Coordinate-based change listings
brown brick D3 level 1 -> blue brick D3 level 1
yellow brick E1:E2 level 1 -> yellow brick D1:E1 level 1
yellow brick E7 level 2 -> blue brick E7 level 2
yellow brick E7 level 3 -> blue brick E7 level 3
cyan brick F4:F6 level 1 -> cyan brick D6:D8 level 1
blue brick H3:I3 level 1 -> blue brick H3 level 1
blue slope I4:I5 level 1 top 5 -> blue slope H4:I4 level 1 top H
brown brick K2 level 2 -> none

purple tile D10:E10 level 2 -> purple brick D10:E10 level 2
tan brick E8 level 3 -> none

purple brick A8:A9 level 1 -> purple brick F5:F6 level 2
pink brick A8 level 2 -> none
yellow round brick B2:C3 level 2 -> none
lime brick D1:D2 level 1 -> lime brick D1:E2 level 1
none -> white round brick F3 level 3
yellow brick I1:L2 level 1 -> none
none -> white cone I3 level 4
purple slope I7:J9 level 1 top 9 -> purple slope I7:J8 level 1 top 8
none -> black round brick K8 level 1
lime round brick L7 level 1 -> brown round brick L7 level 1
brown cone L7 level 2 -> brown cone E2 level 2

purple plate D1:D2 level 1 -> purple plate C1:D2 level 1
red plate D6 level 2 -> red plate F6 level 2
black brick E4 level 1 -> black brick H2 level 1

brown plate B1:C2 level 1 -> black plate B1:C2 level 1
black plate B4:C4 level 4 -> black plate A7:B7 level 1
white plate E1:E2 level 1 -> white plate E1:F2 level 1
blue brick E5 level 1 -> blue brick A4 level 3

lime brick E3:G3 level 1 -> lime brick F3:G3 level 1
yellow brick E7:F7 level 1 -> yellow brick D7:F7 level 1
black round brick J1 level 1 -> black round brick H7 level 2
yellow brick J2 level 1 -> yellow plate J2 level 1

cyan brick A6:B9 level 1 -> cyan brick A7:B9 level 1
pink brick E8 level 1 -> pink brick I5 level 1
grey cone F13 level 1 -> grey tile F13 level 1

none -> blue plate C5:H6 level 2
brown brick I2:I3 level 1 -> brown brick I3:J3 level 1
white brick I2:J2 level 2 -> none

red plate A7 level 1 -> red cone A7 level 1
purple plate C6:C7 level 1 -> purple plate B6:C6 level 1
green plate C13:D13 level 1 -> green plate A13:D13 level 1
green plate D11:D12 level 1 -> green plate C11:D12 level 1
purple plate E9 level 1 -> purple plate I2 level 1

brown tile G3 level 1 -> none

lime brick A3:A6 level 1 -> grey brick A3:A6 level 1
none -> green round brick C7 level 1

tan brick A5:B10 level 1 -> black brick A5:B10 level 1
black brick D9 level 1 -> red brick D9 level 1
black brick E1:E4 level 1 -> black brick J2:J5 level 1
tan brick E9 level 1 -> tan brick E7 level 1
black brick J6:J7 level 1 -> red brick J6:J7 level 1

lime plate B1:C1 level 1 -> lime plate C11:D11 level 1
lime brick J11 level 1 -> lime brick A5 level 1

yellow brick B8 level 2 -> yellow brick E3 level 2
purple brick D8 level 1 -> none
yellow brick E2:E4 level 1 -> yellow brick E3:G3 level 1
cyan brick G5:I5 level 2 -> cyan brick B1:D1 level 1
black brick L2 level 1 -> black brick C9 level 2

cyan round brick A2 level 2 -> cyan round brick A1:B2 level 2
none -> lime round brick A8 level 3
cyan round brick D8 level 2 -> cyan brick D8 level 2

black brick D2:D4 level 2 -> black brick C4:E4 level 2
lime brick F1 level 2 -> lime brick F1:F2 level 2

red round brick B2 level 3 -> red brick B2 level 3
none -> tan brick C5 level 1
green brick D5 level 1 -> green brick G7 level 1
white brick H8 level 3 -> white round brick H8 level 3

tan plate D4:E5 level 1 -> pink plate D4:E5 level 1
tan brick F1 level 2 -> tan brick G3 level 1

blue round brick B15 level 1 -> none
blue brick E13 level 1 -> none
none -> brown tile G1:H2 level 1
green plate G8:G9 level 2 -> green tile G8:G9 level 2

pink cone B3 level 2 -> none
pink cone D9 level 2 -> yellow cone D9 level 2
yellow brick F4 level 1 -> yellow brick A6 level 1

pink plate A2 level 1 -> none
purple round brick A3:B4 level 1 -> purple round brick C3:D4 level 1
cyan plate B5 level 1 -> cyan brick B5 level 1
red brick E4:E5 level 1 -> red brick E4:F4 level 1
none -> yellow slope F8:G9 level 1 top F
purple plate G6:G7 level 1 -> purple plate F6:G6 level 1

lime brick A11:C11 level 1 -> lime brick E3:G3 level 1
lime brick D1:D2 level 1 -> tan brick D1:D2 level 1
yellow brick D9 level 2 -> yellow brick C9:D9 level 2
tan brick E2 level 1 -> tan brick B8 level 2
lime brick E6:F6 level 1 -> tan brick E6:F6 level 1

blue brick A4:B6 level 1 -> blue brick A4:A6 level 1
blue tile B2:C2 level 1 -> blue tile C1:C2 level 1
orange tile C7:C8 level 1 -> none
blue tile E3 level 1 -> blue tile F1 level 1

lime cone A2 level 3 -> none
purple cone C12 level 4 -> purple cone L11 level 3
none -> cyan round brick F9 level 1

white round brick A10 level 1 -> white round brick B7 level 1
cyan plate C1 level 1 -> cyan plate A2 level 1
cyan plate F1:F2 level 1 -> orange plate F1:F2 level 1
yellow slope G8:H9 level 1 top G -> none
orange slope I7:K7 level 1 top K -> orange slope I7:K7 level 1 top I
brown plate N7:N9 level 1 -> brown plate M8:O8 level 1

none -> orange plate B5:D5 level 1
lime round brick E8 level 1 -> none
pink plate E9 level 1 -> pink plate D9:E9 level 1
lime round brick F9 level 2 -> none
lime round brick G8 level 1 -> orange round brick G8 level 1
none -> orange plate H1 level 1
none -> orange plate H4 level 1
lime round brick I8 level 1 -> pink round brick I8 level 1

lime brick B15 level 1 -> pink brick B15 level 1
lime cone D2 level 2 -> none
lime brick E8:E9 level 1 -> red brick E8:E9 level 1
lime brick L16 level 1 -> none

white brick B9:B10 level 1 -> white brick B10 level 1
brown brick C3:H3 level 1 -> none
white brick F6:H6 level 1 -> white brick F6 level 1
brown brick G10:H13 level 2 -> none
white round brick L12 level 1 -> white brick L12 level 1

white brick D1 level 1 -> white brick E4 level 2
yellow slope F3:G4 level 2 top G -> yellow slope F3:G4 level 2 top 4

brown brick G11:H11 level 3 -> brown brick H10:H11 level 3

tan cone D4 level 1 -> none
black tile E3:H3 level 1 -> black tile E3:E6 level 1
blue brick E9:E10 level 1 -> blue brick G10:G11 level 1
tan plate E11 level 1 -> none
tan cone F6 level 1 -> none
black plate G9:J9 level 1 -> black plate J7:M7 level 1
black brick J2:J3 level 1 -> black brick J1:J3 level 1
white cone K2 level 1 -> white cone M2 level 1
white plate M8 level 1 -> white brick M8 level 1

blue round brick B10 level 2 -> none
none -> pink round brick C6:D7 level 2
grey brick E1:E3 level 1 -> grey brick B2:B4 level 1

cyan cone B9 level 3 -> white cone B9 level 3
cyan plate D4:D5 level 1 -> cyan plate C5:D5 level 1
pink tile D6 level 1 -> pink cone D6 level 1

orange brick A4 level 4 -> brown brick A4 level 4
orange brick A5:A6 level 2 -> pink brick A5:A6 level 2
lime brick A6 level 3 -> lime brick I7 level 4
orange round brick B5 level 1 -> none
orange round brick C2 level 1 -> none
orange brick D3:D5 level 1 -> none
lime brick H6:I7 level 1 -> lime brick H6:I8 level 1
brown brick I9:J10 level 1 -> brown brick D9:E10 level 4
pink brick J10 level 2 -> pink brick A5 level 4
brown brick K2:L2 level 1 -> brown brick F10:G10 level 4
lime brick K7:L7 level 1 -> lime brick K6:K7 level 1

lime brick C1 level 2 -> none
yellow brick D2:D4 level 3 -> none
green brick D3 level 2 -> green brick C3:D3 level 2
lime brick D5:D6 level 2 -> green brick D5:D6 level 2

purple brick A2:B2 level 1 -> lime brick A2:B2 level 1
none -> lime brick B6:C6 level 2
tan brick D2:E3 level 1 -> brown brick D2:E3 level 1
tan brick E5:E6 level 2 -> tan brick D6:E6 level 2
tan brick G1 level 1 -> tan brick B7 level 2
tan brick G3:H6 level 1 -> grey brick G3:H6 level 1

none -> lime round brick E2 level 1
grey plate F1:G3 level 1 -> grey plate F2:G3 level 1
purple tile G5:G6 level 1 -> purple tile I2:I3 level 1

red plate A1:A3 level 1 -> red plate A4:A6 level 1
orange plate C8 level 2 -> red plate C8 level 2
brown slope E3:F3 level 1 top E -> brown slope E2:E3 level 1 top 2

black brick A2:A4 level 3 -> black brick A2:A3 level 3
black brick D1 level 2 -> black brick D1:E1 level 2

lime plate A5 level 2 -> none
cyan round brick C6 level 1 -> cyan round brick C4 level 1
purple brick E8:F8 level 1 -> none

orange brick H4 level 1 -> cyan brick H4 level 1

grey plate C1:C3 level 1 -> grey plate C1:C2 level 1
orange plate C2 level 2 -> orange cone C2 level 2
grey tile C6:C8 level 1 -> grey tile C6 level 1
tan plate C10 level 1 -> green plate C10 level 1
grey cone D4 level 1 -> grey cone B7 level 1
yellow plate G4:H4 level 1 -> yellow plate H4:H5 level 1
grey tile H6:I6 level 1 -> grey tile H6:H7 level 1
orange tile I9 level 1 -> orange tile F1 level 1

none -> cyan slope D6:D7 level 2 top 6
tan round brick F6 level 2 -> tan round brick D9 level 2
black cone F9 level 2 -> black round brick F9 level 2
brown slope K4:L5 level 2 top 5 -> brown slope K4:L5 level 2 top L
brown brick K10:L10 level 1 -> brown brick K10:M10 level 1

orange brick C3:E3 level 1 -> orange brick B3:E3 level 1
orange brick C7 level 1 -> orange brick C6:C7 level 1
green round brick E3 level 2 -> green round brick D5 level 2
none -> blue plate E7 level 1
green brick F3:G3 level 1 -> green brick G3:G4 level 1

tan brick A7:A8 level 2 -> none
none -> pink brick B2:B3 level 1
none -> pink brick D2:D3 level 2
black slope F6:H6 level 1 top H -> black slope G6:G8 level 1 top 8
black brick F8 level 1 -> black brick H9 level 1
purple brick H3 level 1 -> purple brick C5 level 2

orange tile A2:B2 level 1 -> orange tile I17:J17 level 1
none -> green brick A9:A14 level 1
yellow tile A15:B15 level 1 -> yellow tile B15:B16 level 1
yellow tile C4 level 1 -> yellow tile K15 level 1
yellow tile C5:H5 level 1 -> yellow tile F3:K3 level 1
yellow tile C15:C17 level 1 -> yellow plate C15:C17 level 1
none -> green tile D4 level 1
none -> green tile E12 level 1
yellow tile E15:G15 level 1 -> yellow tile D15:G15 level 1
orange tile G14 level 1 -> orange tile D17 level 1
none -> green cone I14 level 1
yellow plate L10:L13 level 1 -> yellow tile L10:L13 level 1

## Required action
The answer is to be one number: the count of lines in the entries containing the string "slope".

## Output below
10